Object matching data
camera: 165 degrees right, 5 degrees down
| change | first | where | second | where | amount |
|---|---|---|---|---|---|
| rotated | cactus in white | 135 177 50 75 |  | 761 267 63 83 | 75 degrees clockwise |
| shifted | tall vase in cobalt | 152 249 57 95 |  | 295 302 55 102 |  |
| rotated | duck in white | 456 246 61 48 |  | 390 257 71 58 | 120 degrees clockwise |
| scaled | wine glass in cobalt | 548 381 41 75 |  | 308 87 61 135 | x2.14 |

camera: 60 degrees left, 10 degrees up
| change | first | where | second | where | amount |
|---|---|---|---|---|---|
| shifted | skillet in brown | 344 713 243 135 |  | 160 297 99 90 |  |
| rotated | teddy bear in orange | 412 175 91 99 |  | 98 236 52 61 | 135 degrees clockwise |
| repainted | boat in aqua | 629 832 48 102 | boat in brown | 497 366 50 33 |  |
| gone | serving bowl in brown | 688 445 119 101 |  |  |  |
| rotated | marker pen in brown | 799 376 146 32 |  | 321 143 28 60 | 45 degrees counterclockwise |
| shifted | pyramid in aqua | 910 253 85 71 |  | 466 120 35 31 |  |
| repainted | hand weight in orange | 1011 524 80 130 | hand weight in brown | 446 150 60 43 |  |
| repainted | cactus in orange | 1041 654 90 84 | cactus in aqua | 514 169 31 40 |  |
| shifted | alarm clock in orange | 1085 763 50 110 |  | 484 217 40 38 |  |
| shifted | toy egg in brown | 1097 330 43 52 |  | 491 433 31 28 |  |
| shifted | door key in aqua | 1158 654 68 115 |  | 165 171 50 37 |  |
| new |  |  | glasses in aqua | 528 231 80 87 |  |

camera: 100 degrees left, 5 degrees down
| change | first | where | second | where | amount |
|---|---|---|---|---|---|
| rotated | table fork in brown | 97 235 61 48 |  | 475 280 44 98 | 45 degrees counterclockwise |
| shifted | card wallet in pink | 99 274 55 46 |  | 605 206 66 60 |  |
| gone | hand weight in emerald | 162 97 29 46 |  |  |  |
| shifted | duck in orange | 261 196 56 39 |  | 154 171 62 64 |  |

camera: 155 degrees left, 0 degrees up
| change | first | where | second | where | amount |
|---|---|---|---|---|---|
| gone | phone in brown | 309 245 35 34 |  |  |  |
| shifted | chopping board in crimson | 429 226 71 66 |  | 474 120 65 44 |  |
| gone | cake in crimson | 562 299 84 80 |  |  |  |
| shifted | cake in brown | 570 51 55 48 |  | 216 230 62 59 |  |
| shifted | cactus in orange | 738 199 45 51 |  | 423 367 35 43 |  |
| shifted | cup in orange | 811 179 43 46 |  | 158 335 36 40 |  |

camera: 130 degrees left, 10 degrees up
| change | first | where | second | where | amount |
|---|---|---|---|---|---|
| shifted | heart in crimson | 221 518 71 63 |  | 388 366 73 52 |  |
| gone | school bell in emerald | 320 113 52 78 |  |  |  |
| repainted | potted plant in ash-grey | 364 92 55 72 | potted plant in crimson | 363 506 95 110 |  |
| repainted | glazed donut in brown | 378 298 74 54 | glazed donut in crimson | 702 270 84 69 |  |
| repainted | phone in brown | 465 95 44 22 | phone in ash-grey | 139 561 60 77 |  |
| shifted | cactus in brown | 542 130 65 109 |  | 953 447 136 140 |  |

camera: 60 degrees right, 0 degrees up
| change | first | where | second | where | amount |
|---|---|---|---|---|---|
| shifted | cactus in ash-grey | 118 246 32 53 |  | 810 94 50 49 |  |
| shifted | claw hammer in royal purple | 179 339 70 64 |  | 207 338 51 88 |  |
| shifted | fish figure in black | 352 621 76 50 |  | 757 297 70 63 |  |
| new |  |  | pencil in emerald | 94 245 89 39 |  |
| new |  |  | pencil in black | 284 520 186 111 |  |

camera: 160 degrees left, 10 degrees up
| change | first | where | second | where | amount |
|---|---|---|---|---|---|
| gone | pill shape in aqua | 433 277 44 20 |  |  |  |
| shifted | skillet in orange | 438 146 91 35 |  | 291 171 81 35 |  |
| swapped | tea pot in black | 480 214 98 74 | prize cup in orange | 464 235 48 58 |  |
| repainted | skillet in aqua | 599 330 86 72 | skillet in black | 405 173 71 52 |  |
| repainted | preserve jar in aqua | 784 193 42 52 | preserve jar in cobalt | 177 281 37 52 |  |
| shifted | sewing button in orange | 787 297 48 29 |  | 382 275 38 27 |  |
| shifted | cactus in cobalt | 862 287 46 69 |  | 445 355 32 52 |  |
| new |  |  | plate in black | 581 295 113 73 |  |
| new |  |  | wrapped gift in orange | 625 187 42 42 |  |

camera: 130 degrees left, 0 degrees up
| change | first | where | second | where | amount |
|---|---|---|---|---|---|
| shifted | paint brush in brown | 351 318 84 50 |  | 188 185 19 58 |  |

_Your assignment:_
The lines to return are those in the entries above that include "white".

_Written response:_
| rotated | cactus in white | 135 177 50 75 |  | 761 267 63 83 | 75 degrees clockwise |
| rotated | duck in white | 456 246 61 48 |  | 390 257 71 58 | 120 degrees clockwise |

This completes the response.